WHAT YOU WILL DO -> Repeat the records below word for word, but start at the line that contains "D3: LED red (A n6, K GND) -> none", stop after the last line, and include nothing else.

━━━━━ RECORDS FOR THE EXERCISE

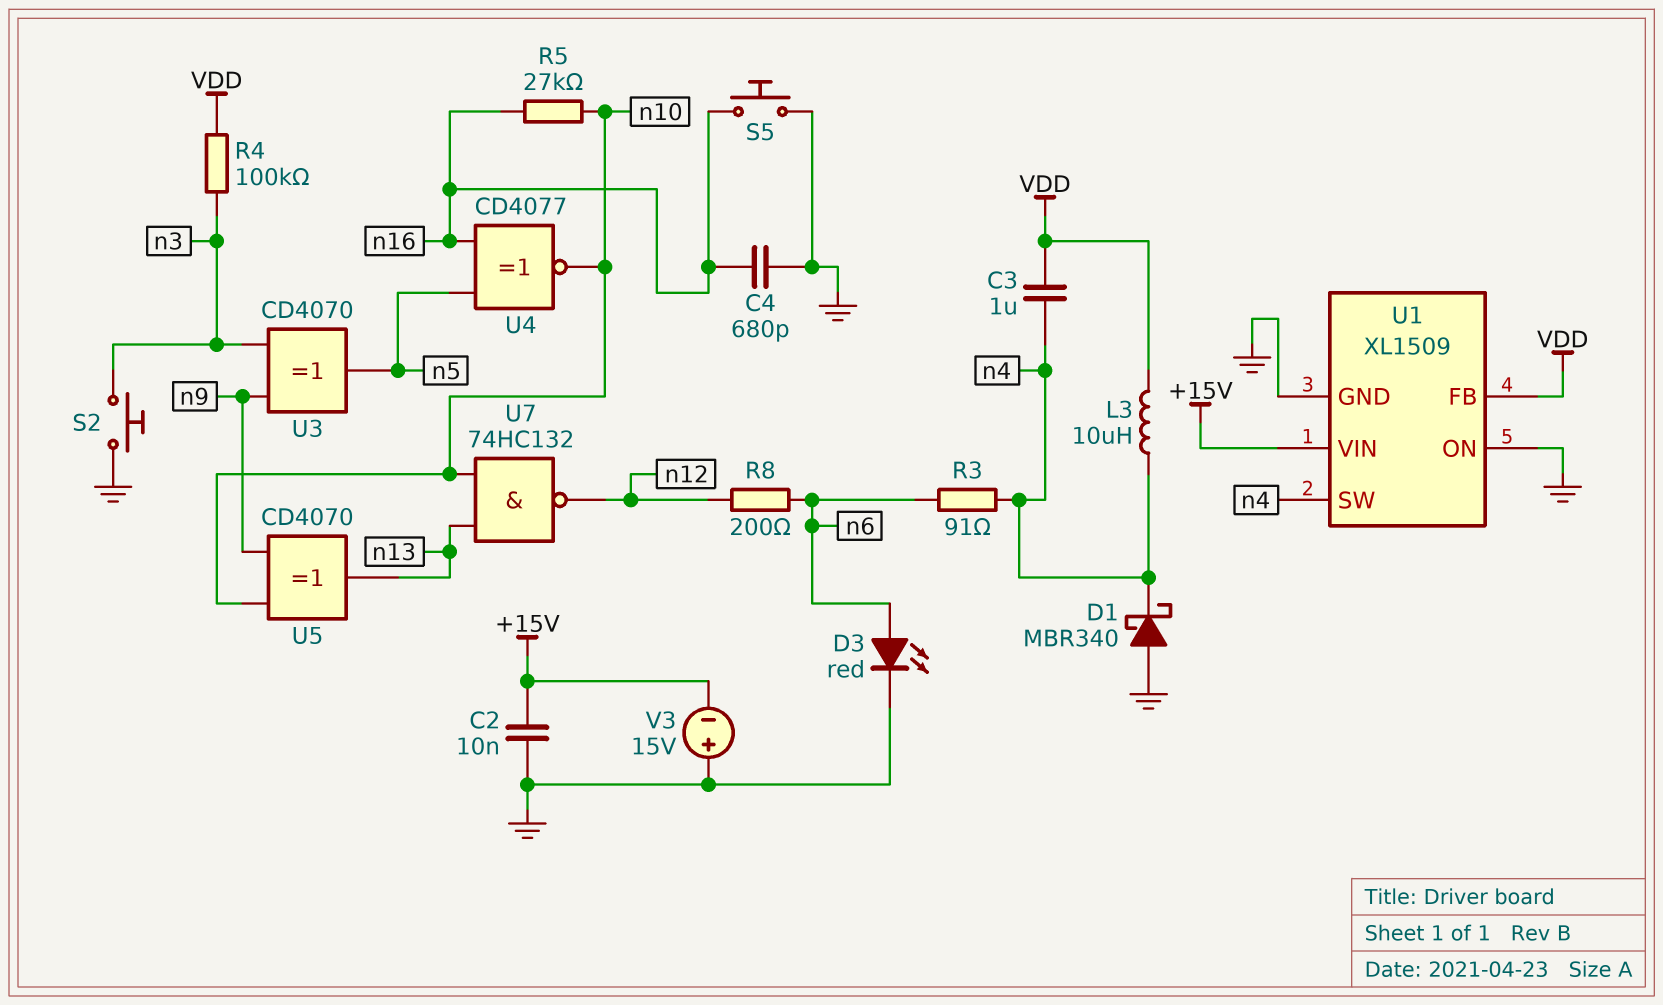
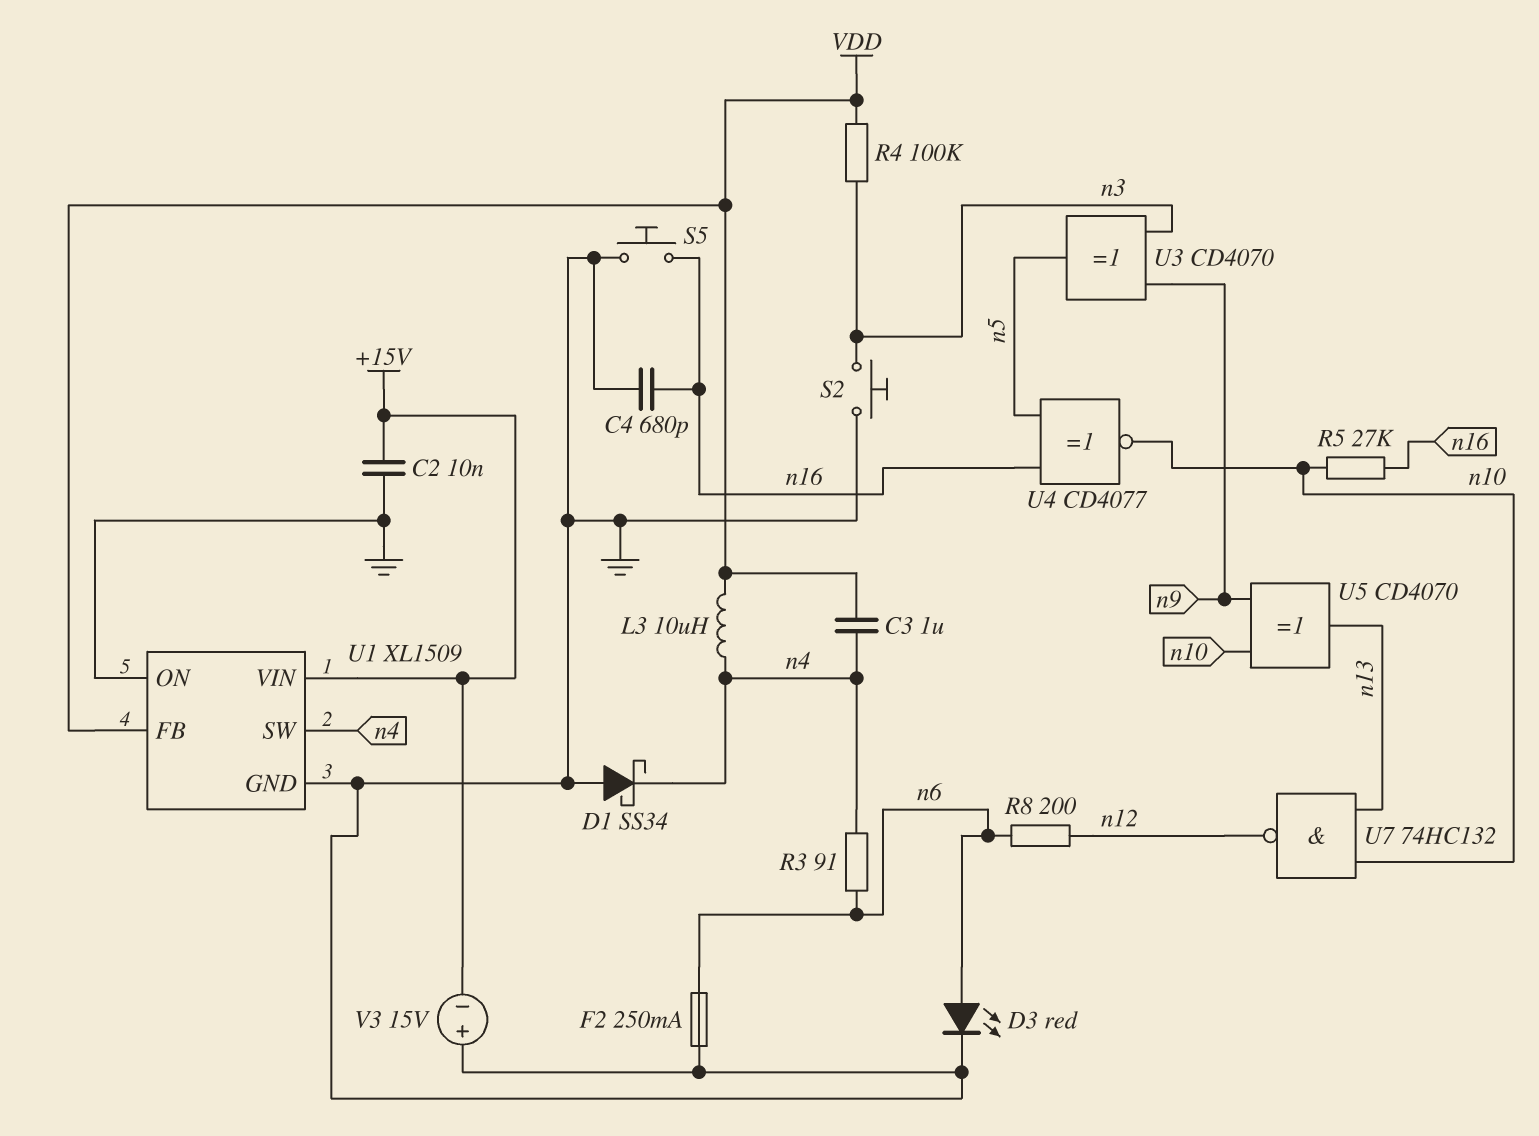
D1: schottky MBR340 (A GND, K n4) -> schottky SS34 (A GND, K n4)
F2: none -> 250mA (GND, n6)

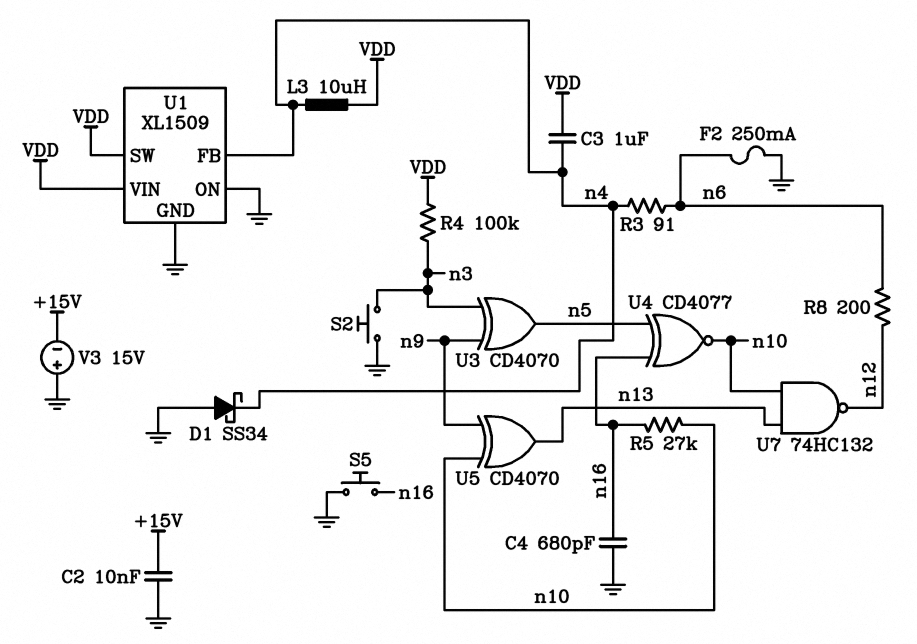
D3: LED red (A n6, K GND) -> none
U1 pin FB: VDD -> n4
U1 pin SW: n4 -> VDD
U1 pin VIN: +15V -> VDD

━━━━━━━━━━

ANSWER SECTION ->
D3: LED red (A n6, K GND) -> none
U1 pin FB: VDD -> n4
U1 pin SW: n4 -> VDD
U1 pin VIN: +15V -> VDD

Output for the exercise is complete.